■ **WHAT IS EXPECTED**
Repeat word for word, please, only the lines from the one that includes "purple can: 0 -> 3" through the final line of the data.

■ **DATASET SECTION**
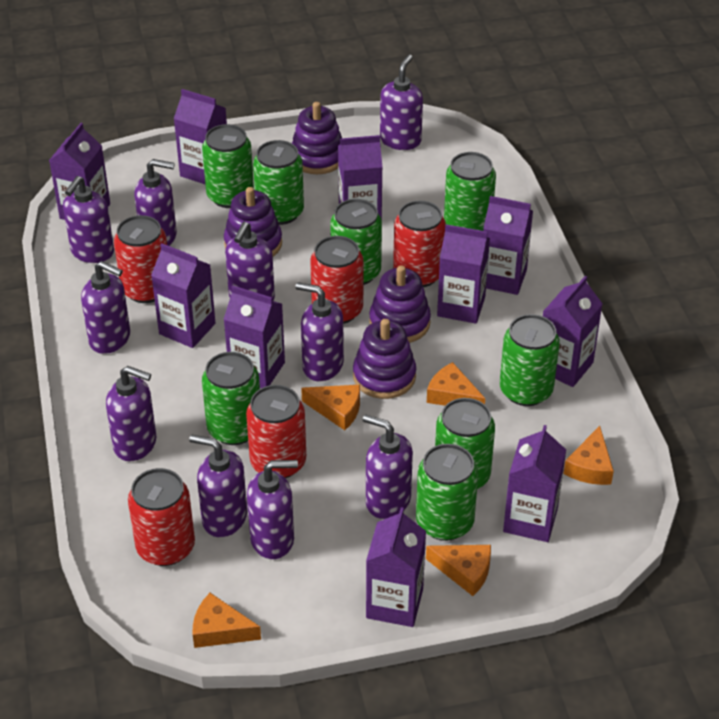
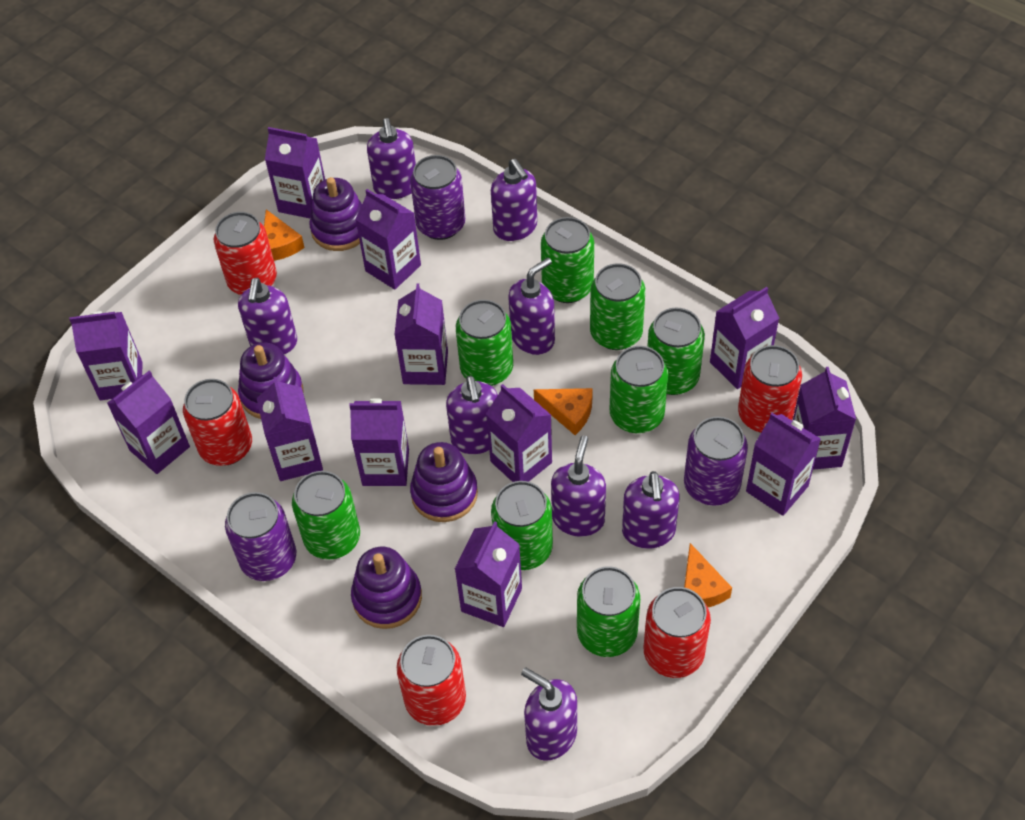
orange cheese: 5 -> 3
purple can: 0 -> 3
purple carton: 10 -> 12
purple soap dispenser: 10 -> 8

■ **PROBLEM SOLUTION**
purple can: 0 -> 3
purple carton: 10 -> 12
purple soap dispenser: 10 -> 8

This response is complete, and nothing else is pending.